In the records below, pick out all lines containing the word "right".

## Dataset records
····················
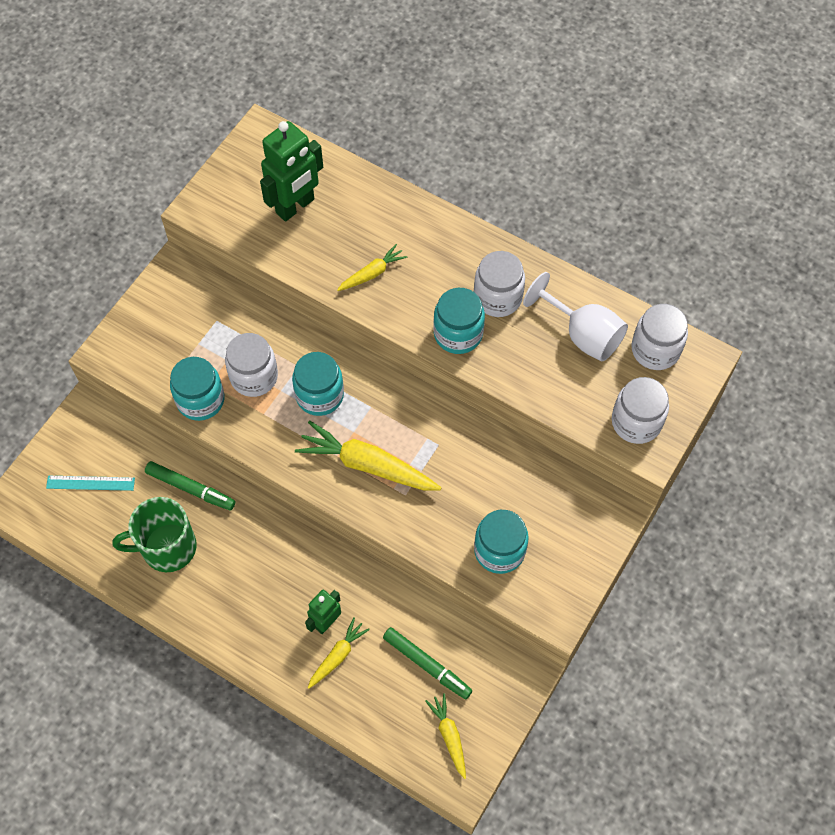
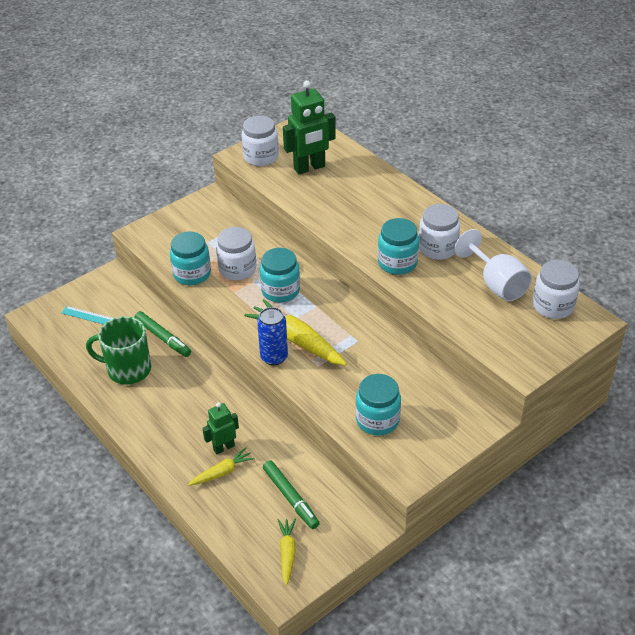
camera: 20 degrees right, 20 degrees down
(350, 497) = (274, 357): none -> blue can
(372, 273) = (348, 215): yellow carrot -> none
(636, 422) = (519, 347): white jar -> white jar (261, 157)

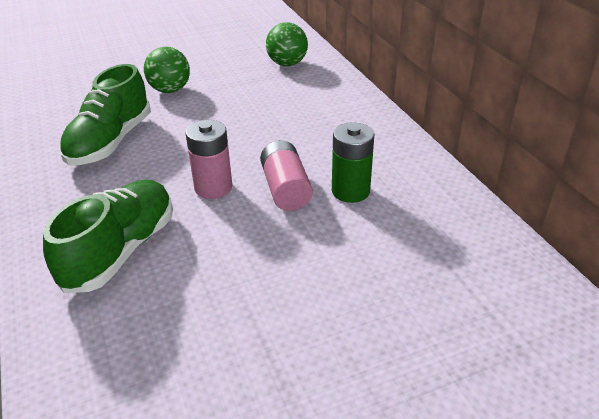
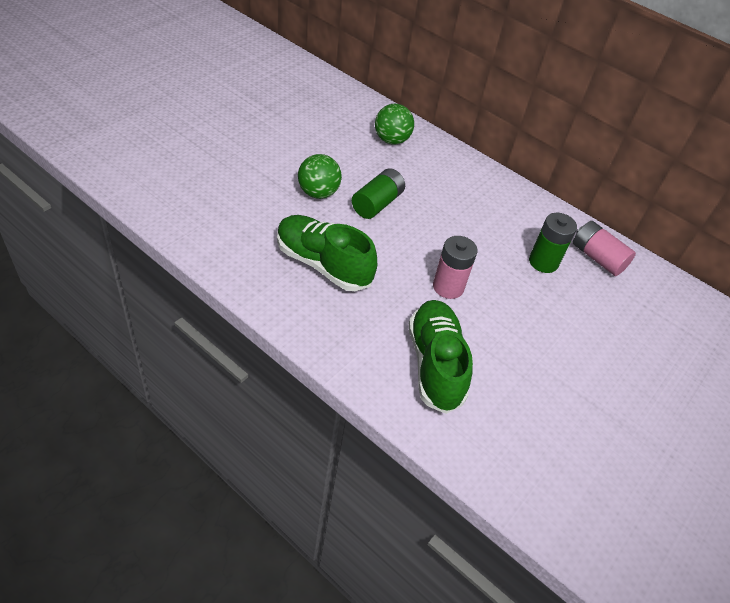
camera: 35 degrees left, 10 degrees up
(110, 142) = (323, 264): green shoe -> green shoe turned 135 degrees clockwise
(217, 107) = (377, 204): none -> green battery
(286, 189) = (500, 273): pink battery -> pink battery (597, 258)

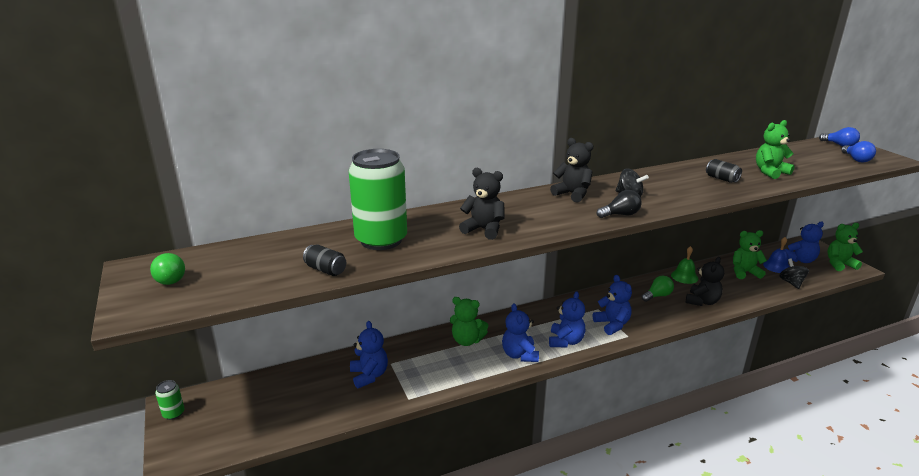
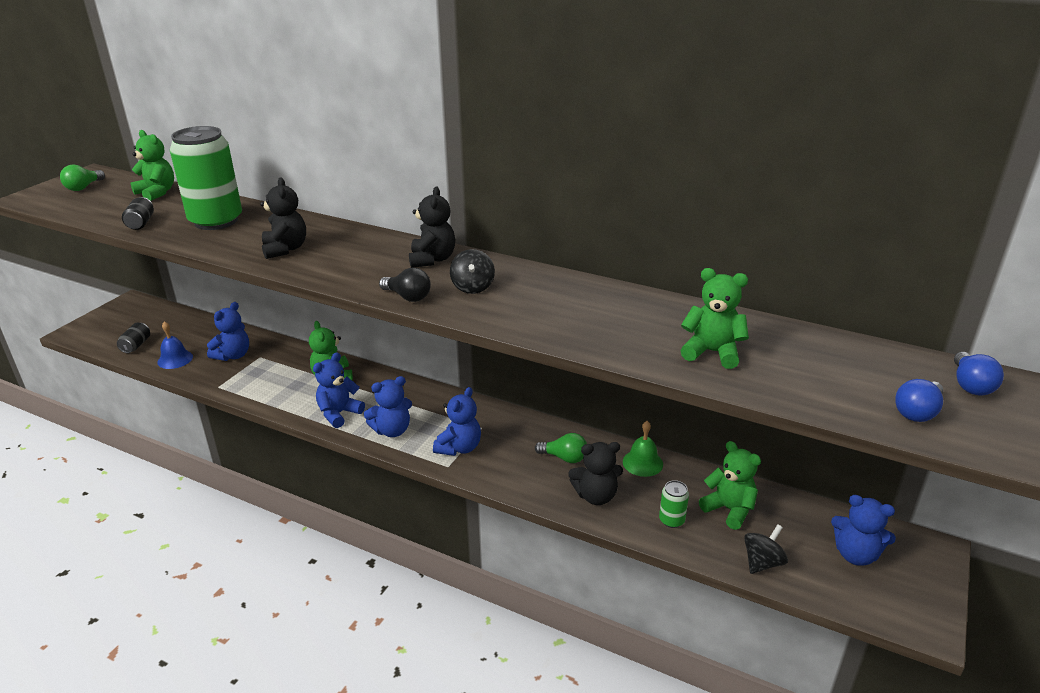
camera: 50 degrees right, 5 degrees up
(173, 413) = (121, 307): green can -> green can (671, 520)
(721, 179) = (623, 325): black can -> black can (136, 345)
(777, 266) = (795, 535): blue bell -> blue bell (175, 359)
(839, 264) = (908, 602): green teddy bear -> green teddy bear (157, 193)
····················
## Answer
camera: 20 degrees right, 20 degrees down
camera: 50 degrees right, 5 degrees up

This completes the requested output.